| Assignment |
Below is some data. Retype exactly the lines starting at the one with "IC4 pin in-: n7 -> n14" and ending at the one with "D13: diode 1N914 (A GND, K AC2) -> none".

==== Supplied material

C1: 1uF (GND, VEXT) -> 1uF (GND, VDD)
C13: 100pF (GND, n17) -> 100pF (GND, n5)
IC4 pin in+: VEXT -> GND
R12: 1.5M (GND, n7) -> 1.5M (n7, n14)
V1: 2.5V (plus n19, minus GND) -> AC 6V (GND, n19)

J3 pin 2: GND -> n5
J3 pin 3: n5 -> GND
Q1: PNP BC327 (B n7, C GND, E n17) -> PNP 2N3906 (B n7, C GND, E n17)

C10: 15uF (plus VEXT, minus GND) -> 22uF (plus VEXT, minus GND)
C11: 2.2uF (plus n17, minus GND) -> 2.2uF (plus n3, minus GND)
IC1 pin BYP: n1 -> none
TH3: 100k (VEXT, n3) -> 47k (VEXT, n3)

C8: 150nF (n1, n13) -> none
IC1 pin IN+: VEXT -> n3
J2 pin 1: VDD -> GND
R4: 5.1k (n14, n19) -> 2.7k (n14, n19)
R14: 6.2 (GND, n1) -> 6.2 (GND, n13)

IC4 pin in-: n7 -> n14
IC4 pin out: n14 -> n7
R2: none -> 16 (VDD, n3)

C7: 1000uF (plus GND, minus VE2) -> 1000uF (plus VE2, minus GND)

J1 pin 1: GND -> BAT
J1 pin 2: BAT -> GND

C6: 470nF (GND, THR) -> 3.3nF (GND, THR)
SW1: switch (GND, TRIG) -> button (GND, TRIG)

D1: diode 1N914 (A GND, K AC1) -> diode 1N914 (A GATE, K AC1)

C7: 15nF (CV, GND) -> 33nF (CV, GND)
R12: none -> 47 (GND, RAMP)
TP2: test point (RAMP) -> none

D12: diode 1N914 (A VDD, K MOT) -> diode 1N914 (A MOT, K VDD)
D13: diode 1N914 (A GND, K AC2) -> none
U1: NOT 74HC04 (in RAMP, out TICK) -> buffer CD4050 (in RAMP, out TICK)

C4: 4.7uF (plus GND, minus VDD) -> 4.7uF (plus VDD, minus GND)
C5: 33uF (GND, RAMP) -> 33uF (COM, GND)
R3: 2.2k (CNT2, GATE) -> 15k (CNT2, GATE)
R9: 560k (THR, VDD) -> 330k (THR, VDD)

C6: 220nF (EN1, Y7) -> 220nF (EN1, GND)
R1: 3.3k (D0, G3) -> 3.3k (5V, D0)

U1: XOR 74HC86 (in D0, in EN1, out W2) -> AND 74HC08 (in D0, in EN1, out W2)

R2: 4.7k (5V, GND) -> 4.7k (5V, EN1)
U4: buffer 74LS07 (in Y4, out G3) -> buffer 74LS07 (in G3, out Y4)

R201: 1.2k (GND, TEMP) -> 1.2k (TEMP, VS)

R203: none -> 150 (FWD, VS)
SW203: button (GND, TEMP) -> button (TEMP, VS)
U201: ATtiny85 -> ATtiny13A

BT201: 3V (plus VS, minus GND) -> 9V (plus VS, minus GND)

========

| Your response |
IC4 pin in-: n7 -> n14
IC4 pin out: n14 -> n7
R2: none -> 16 (VDD, n3)

C7: 1000uF (plus GND, minus VE2) -> 1000uF (plus VE2, minus GND)

J1 pin 1: GND -> BAT
J1 pin 2: BAT -> GND

C6: 470nF (GND, THR) -> 3.3nF (GND, THR)
SW1: switch (GND, TRIG) -> button (GND, TRIG)

D1: diode 1N914 (A GND, K AC1) -> diode 1N914 (A GATE, K AC1)

C7: 15nF (CV, GND) -> 33nF (CV, GND)
R12: none -> 47 (GND, RAMP)
TP2: test point (RAMP) -> none

D12: diode 1N914 (A VDD, K MOT) -> diode 1N914 (A MOT, K VDD)
D13: diode 1N914 (A GND, K AC2) -> none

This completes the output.